## About this exercise
Across the listing below, state how many lines hold the string "turquoise"; write nothing but that number.

## Provided material
+ + +
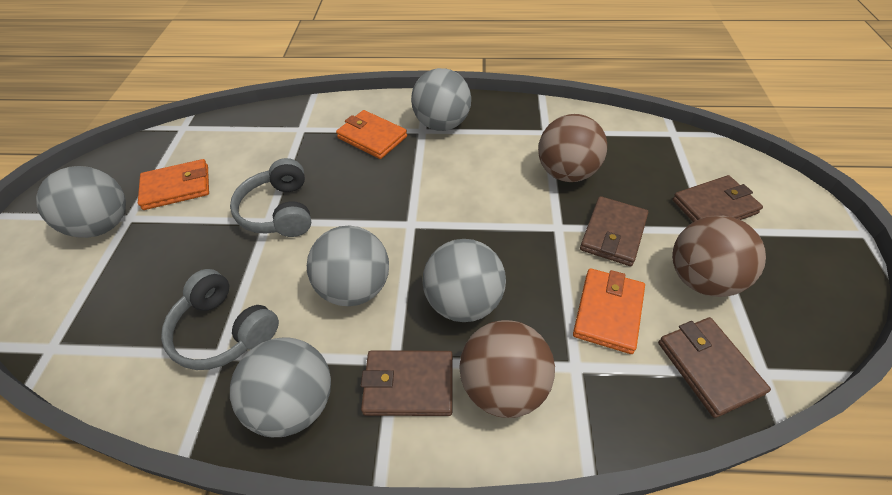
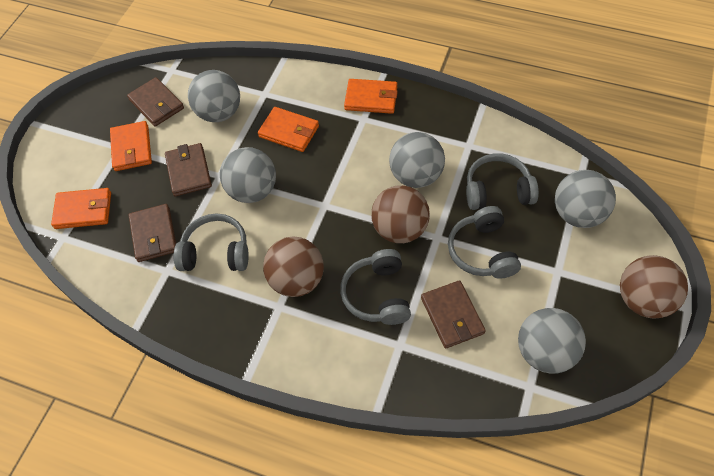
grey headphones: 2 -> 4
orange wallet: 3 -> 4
+ + +
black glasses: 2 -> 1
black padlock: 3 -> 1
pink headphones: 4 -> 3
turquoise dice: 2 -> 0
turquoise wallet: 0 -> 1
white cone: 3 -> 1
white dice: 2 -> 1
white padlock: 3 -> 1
+ + +
## Response to the task
2